Object matching data:
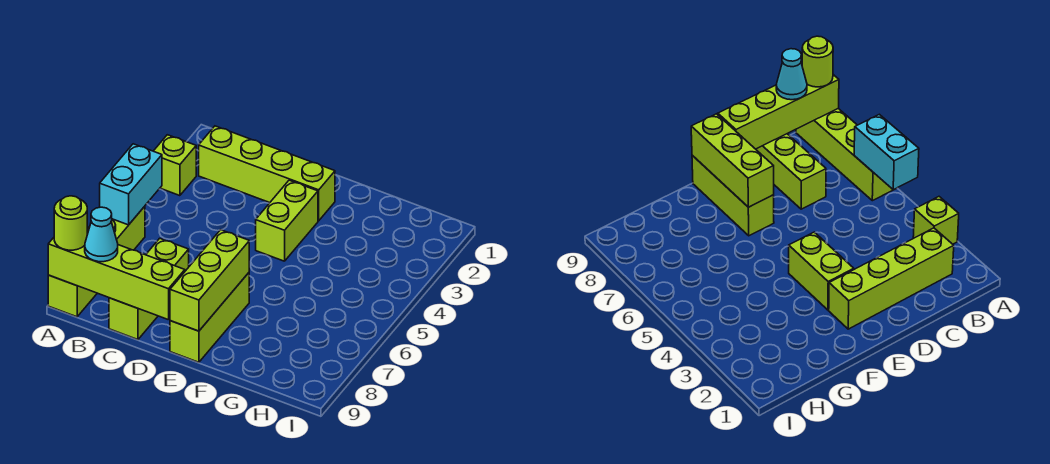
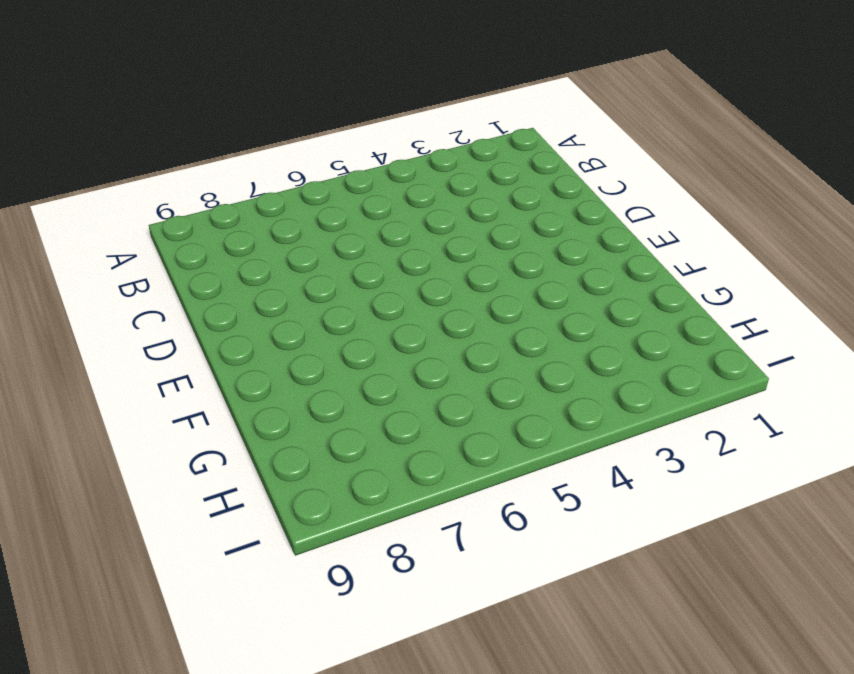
none -> lime brick A3 level 1
none -> lime brick A6:A9 level 1

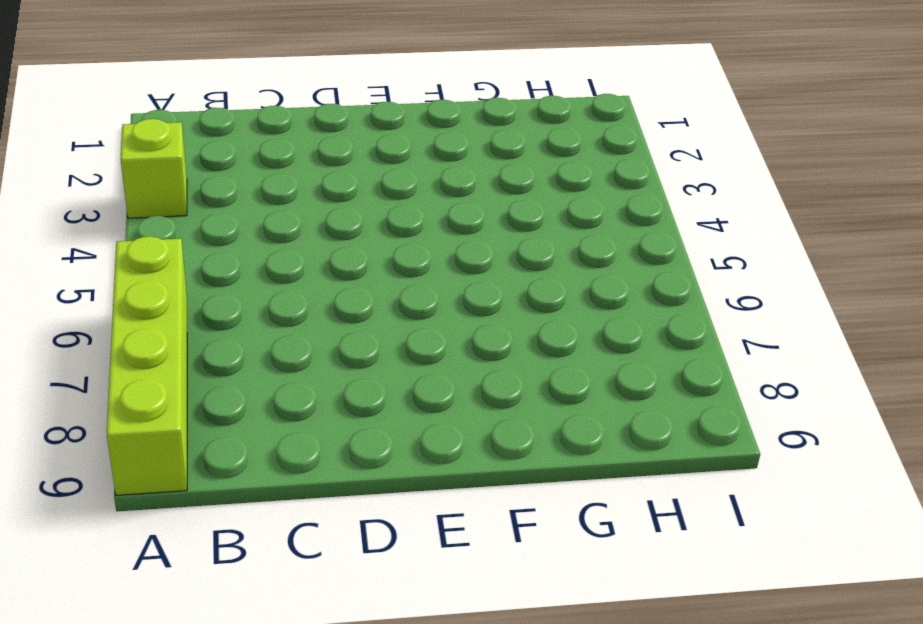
none -> lime brick B2:E2 level 1
none -> lime brick C7:C9 level 1

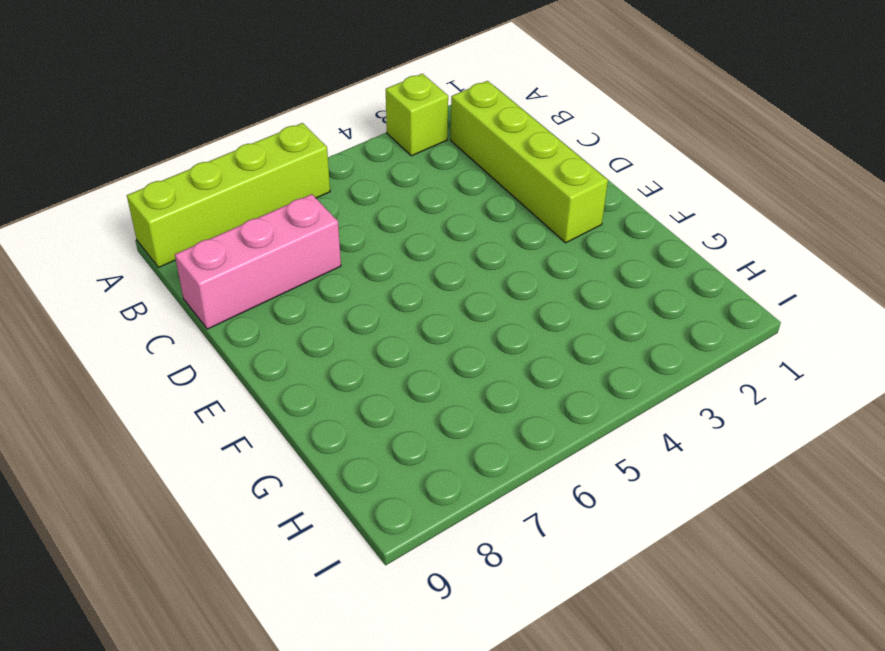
pink brick C7:C9 level 1 -> lime brick C7:C9 level 1
none -> lime brick E3:E4 level 1
none -> lime brick E7:E9 level 1

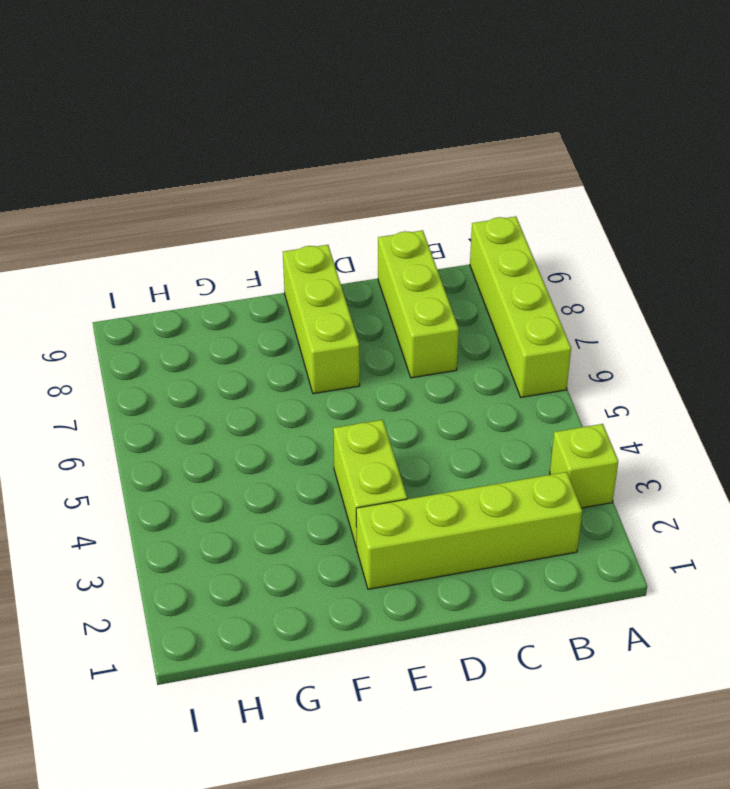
none -> cyan brick A5:A6 level 2
none -> lime brick A9:D9 level 2

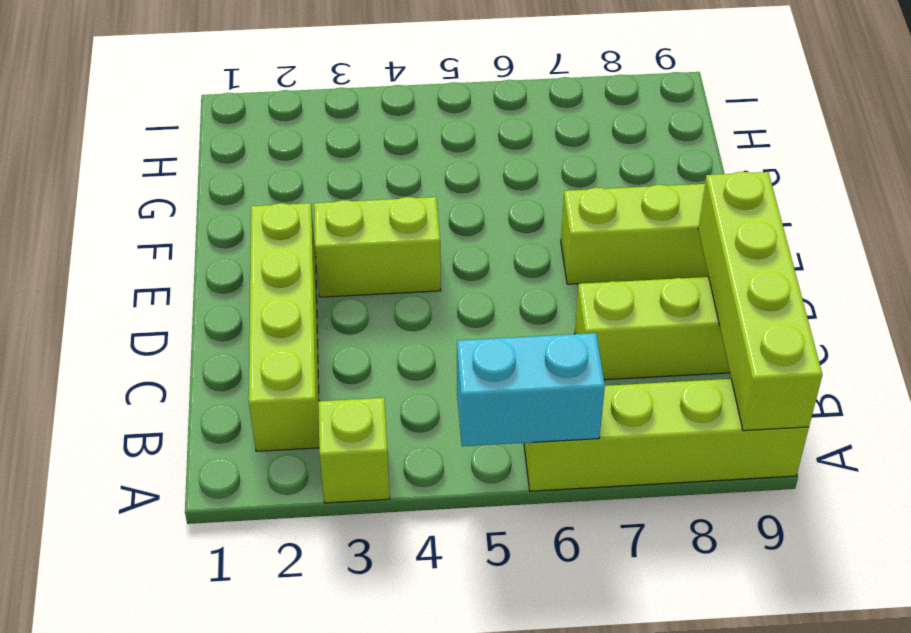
none -> lime brick E7:E9 level 2
none -> lime round brick A9 level 3

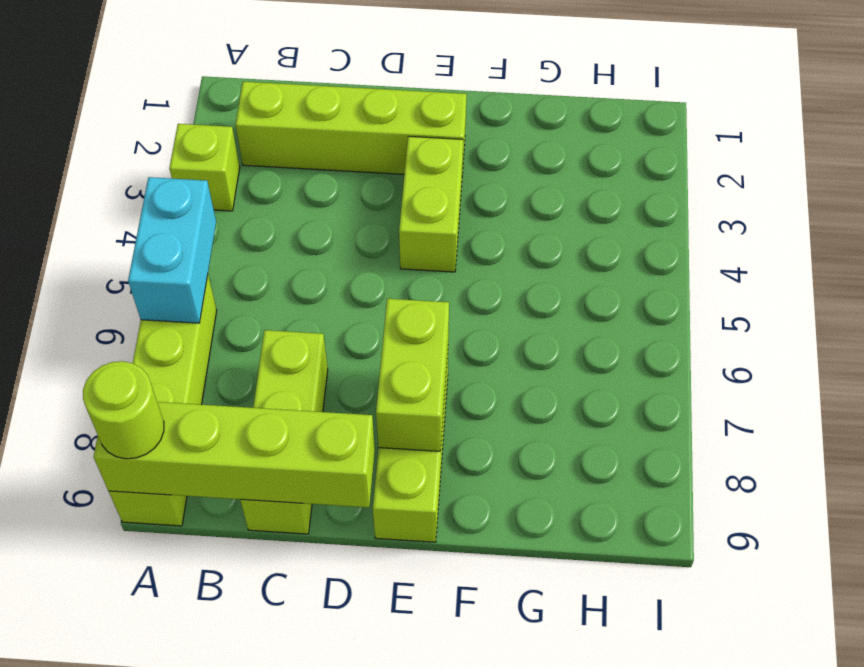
lime brick E7:E8 level 2 -> lime brick E7:E9 level 2
none -> cyan cone B9 level 3

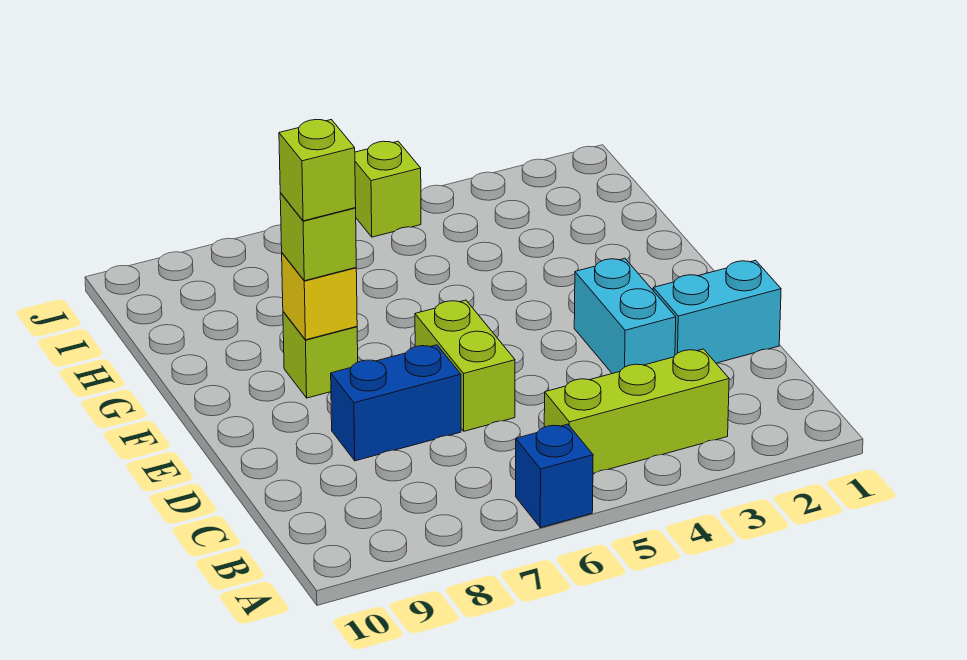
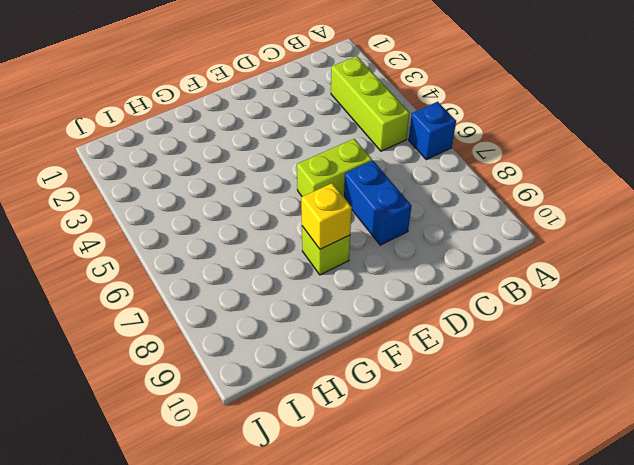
none -> cyan brick D1:D2 level 1
none -> cyan brick D3:E3 level 1

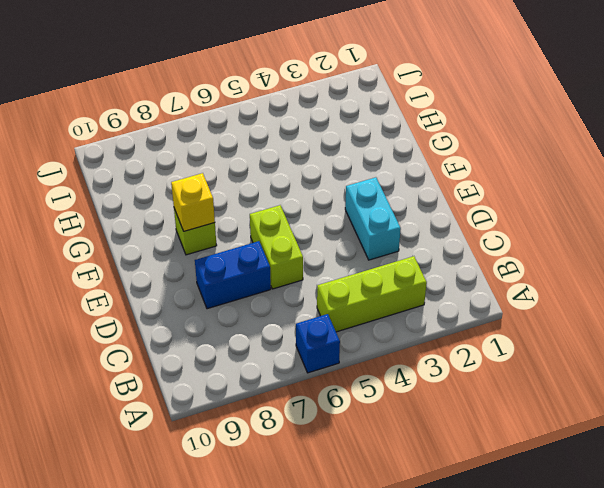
none -> cyan brick D1:D2 level 1
none -> lime brick J5 level 1

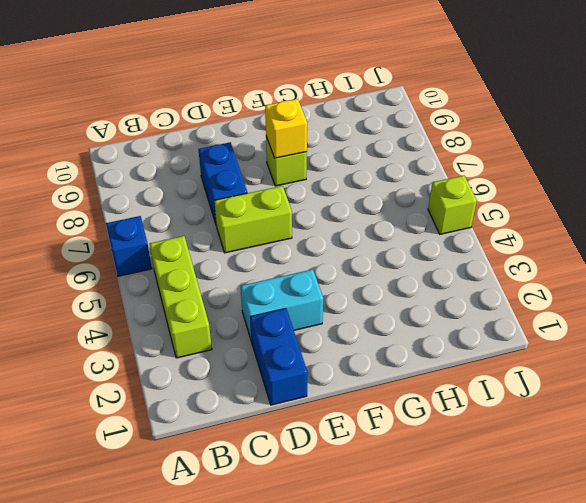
blue brick D1:D2 level 1 -> cyan brick D1:D2 level 1
none -> lime brick F8 level 3
none -> lime brick F8 level 4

## [Work to complete]
Word for word, print out all of the records above; pass over the pictures.

## [Answer below]
none -> lime brick A3 level 1
none -> lime brick A6:A9 level 1

none -> lime brick B2:E2 level 1
none -> lime brick C7:C9 level 1

pink brick C7:C9 level 1 -> lime brick C7:C9 level 1
none -> lime brick E3:E4 level 1
none -> lime brick E7:E9 level 1

none -> cyan brick A5:A6 level 2
none -> lime brick A9:D9 level 2

none -> lime brick E7:E9 level 2
none -> lime round brick A9 level 3

lime brick E7:E8 level 2 -> lime brick E7:E9 level 2
none -> cyan cone B9 level 3

none -> cyan brick D1:D2 level 1
none -> cyan brick D3:E3 level 1

none -> cyan brick D1:D2 level 1
none -> lime brick J5 level 1

blue brick D1:D2 level 1 -> cyan brick D1:D2 level 1
none -> lime brick F8 level 3
none -> lime brick F8 level 4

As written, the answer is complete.